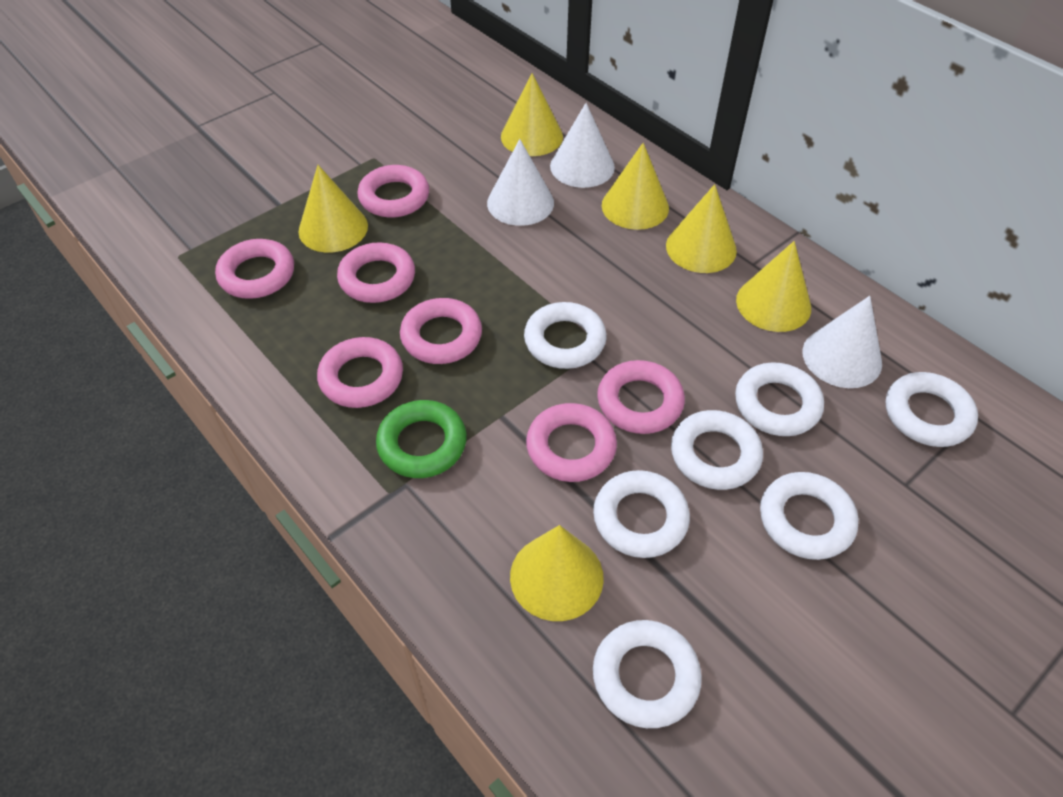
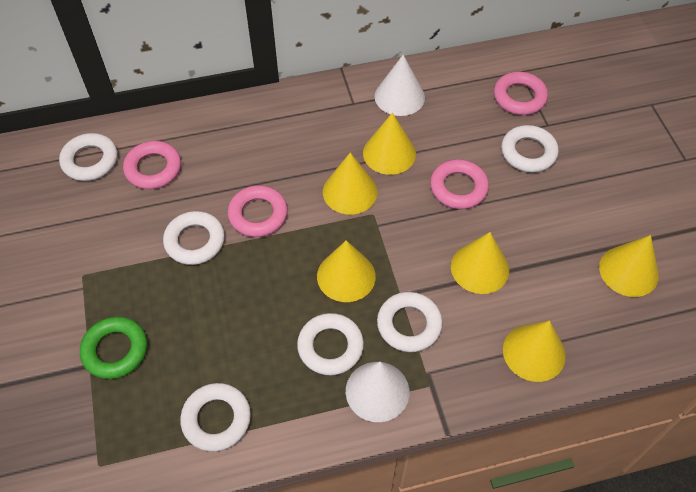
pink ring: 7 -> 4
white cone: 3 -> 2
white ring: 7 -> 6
####################
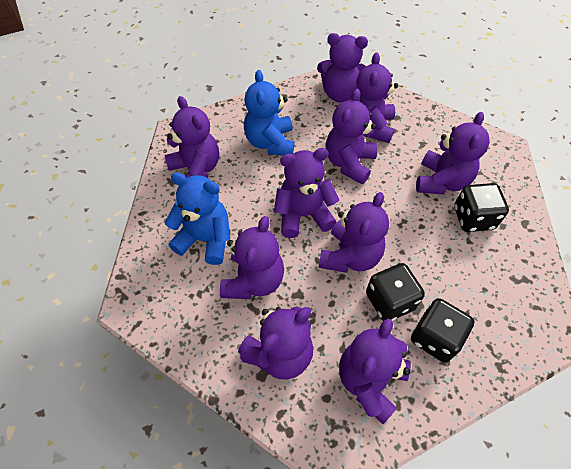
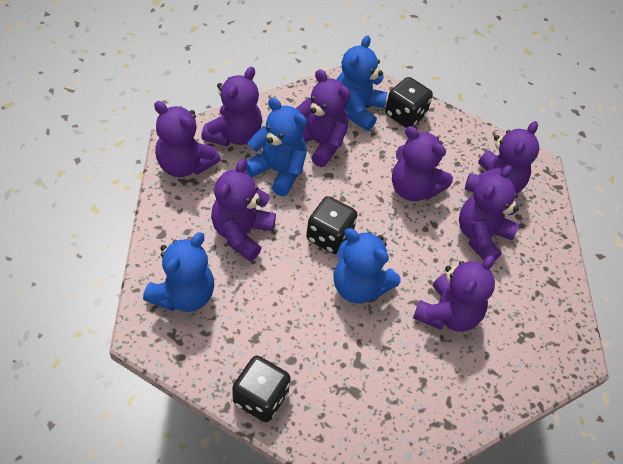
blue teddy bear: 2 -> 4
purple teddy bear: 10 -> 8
####################
*Prompt:* Report each line of the listing above that uses the word "teddy".

*Solution to this task:*
blue teddy bear: 2 -> 4
purple teddy bear: 10 -> 8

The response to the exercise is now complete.